## TASK BRIEF:
Please report how many lines in the data below contain "plus". Nothing besides the number should be written.

(Change detection data)
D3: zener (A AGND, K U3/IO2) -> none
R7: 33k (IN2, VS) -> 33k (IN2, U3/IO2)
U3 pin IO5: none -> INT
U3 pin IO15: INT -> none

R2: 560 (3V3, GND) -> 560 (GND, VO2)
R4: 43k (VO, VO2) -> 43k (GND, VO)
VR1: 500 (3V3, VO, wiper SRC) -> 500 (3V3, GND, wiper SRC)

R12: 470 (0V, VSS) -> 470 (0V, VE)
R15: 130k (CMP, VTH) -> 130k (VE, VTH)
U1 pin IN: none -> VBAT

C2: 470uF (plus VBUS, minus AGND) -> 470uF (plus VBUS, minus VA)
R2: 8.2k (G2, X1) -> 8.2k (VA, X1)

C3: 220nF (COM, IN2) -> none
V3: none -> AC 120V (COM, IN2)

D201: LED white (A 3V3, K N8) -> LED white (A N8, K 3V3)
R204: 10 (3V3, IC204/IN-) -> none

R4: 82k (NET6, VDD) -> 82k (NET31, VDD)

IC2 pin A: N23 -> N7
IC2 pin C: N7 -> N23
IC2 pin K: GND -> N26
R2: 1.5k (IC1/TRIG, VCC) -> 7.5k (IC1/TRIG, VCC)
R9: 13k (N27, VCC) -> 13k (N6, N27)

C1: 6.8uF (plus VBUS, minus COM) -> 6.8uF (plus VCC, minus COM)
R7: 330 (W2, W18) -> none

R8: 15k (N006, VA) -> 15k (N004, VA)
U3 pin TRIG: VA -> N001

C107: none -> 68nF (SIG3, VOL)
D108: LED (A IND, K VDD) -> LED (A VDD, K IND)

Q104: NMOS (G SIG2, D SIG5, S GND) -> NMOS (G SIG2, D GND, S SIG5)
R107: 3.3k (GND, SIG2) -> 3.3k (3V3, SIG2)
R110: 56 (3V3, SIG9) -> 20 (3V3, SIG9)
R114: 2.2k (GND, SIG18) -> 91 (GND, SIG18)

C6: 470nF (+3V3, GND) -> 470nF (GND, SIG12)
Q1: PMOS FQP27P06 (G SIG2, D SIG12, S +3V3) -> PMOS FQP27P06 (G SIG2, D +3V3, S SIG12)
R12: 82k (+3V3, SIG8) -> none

## YOUR SOLUTION:
2